Task requirements
Your copy must start with the line containing "SD pin SCK: D4 -> D5" and end with the last line of the entries, matching them exactly and leaving out every picture.

Data excerpts section start

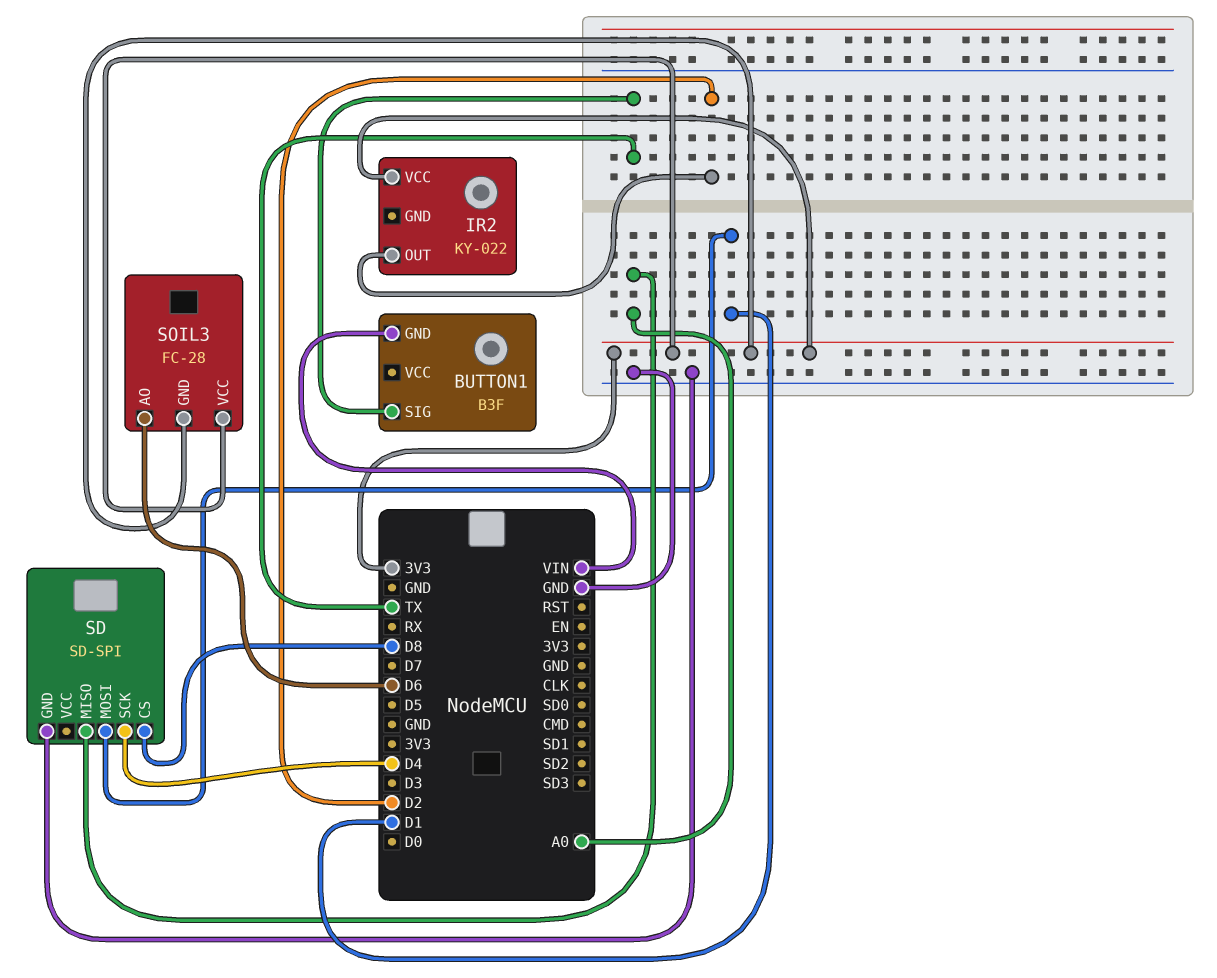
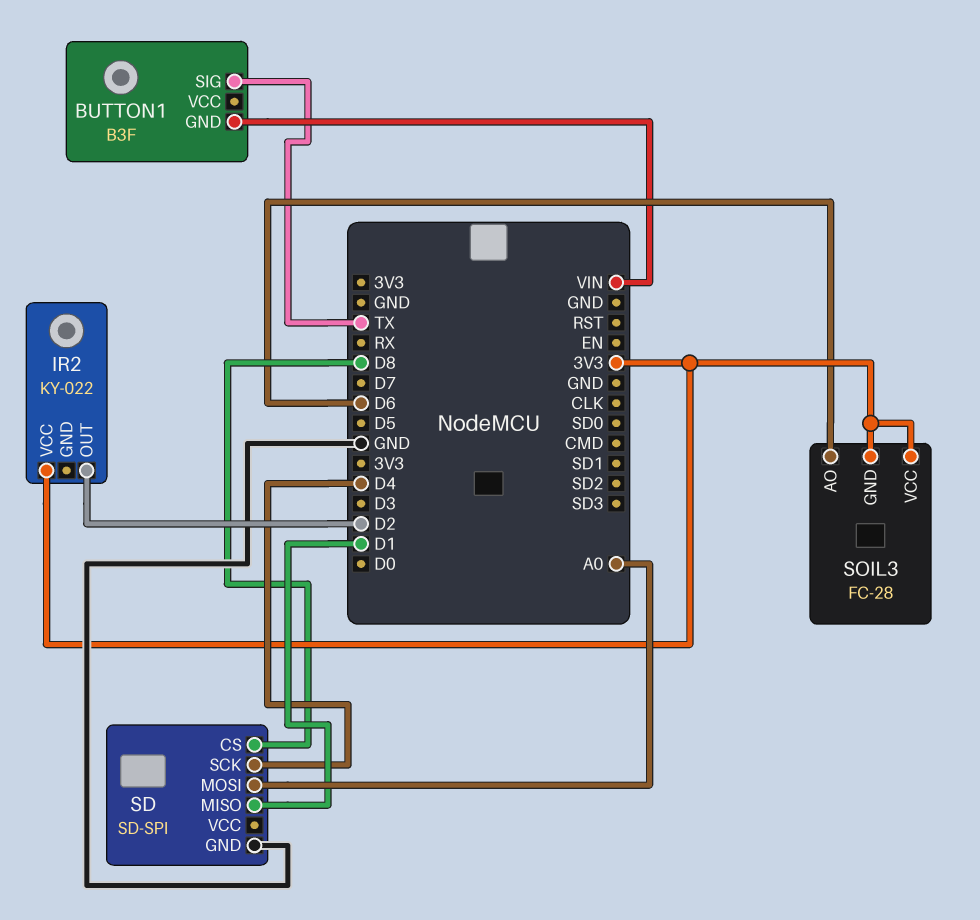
SD pin MISO: A0 -> D1
SD pin MOSI: D1 -> A0

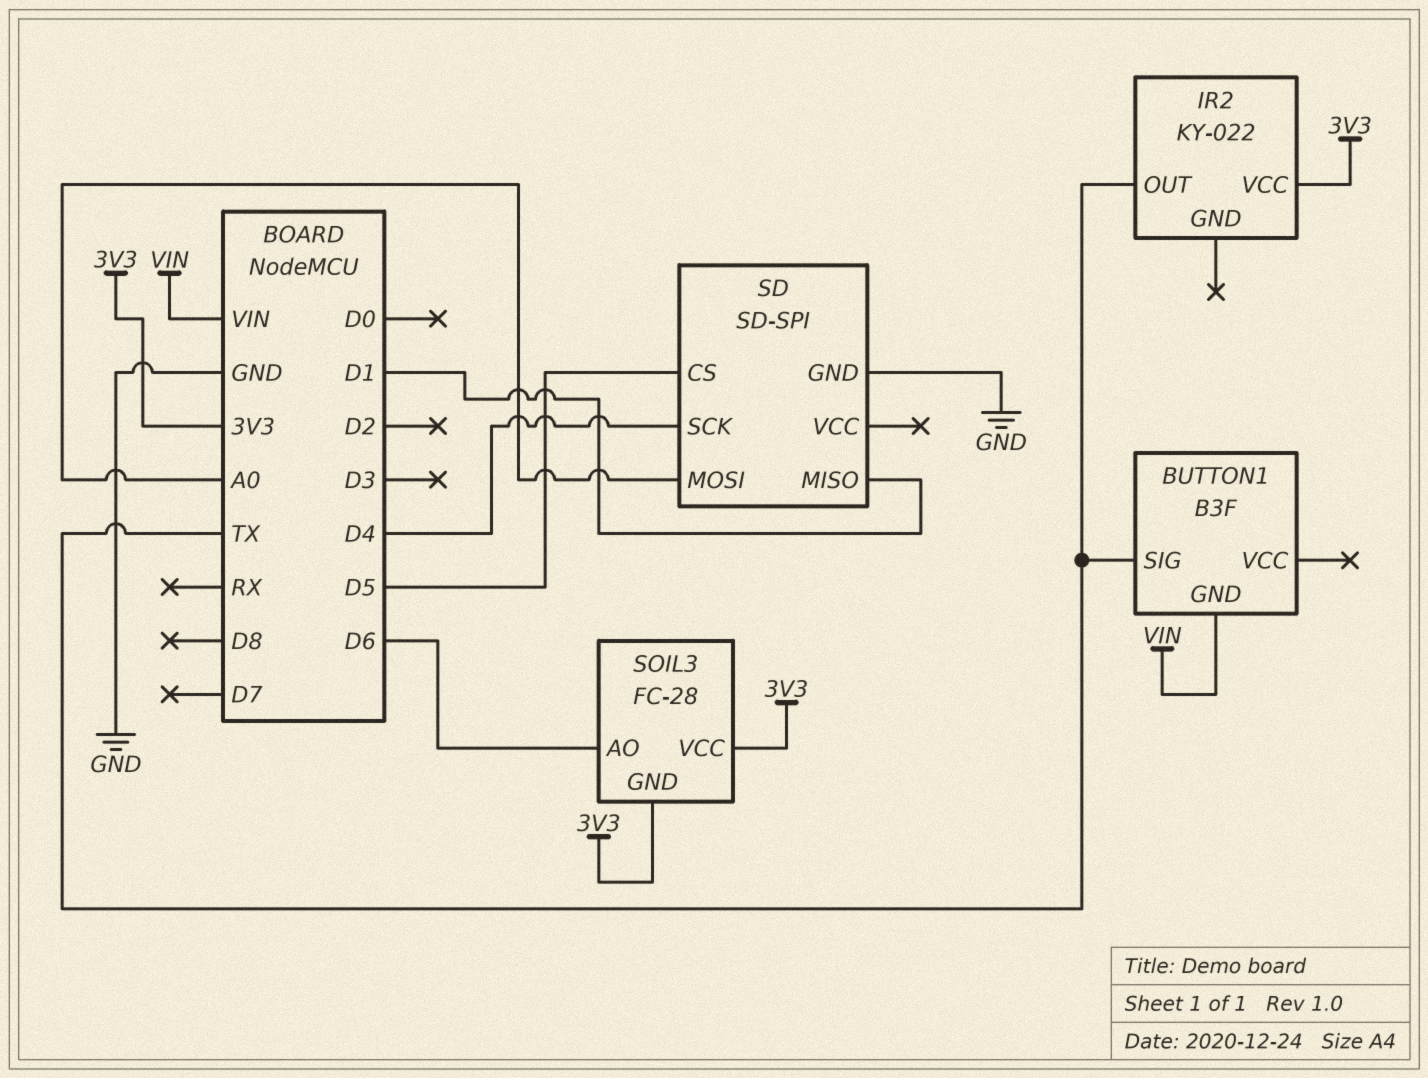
IR2 pin OUT: D2 -> TX
SD pin CS: D8 -> D5

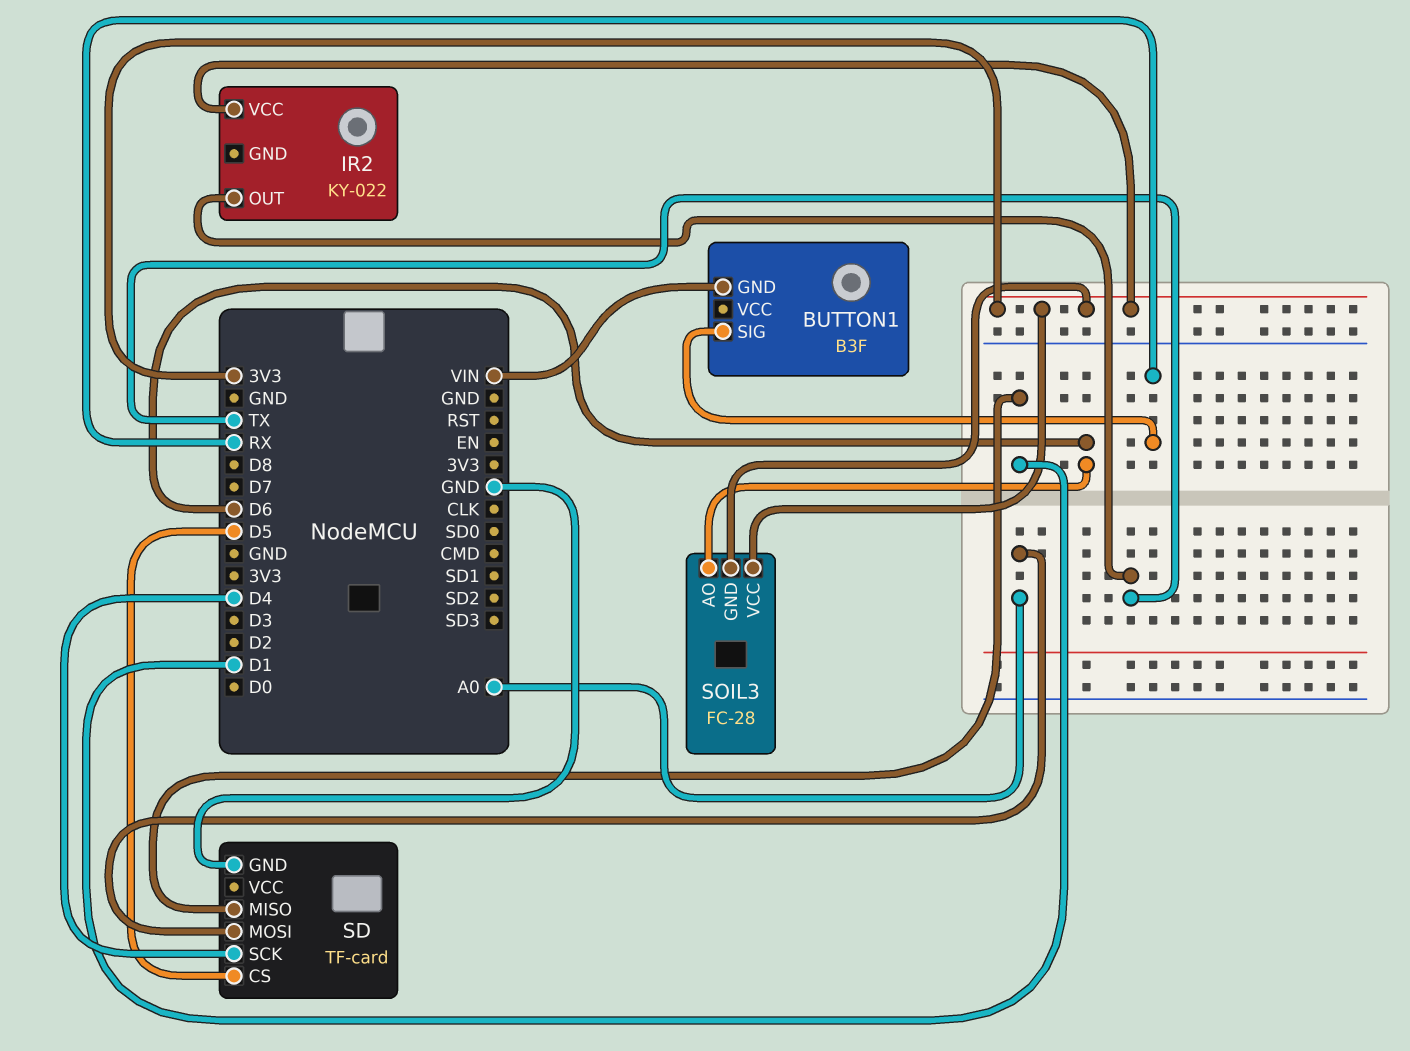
BUTTON1 pin SIG: TX -> RX
SD: SD-SPI -> TF-card

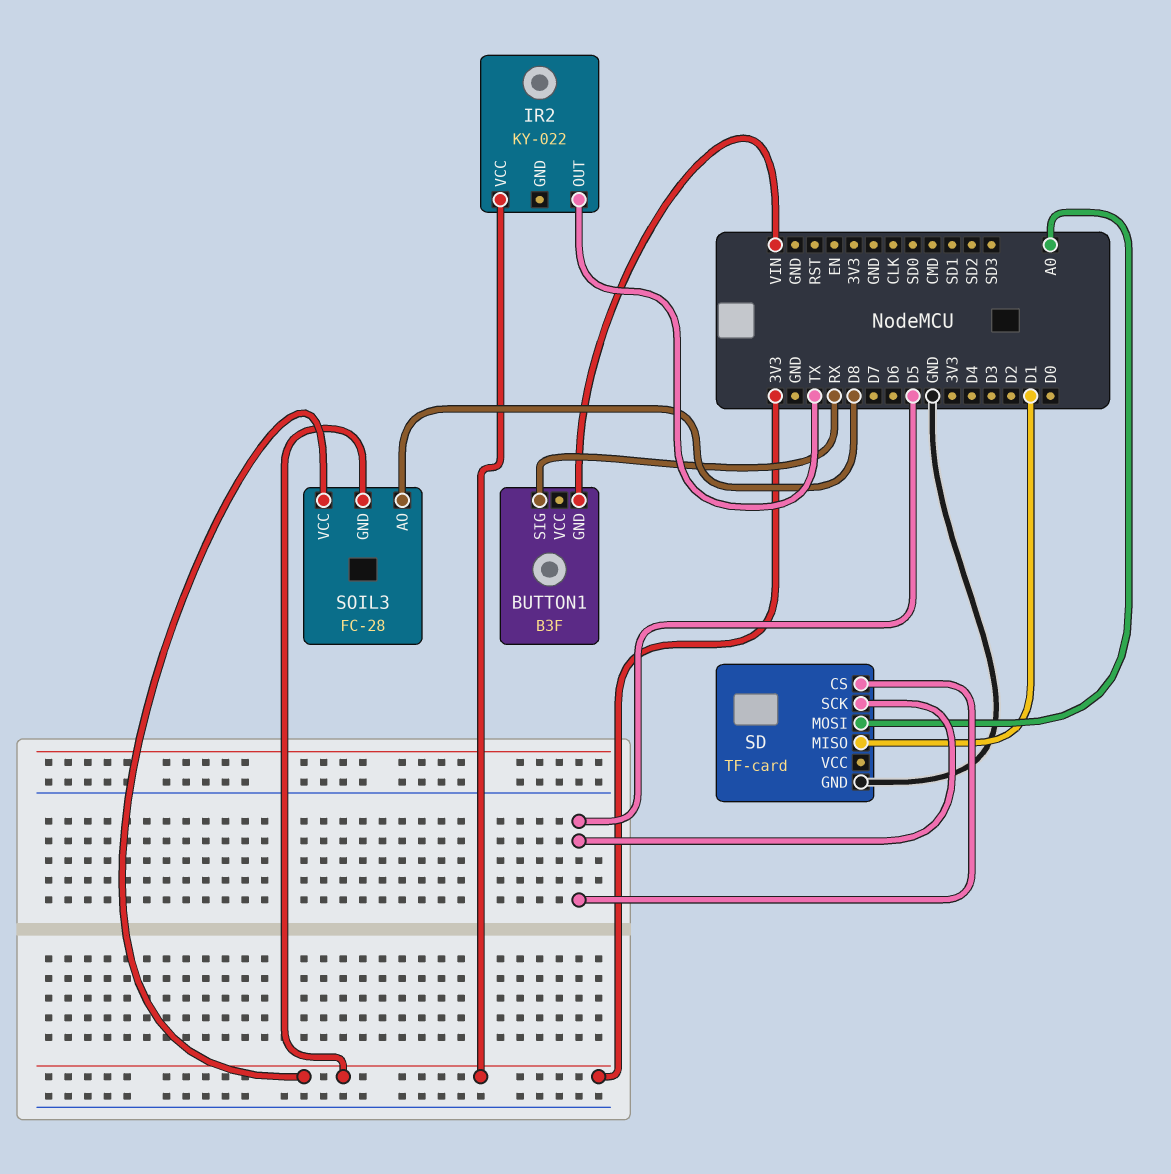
SD pin SCK: D4 -> D5
SOIL3 pin AO: D6 -> D8

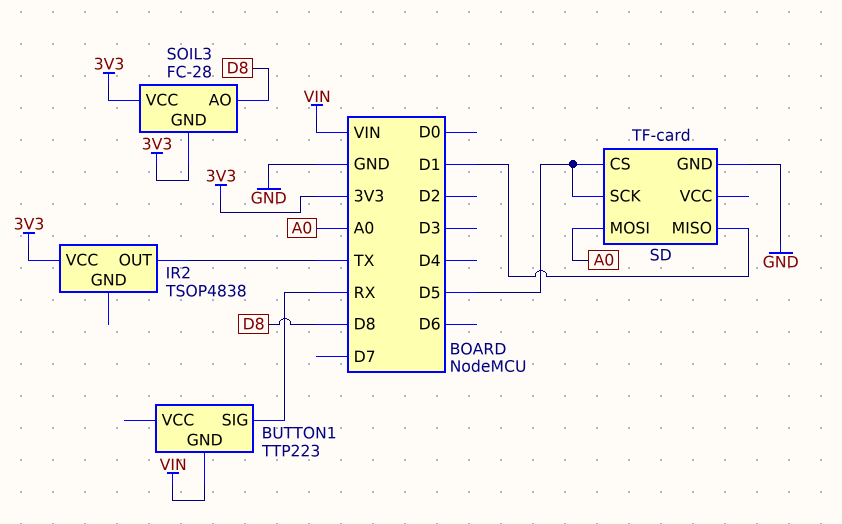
BUTTON1: B3F -> TTP223
IR2: KY-022 -> TSOP4838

Data excerpts section end

Exercise result
SD pin SCK: D4 -> D5
SOIL3 pin AO: D6 -> D8

BUTTON1: B3F -> TTP223
IR2: KY-022 -> TSOP4838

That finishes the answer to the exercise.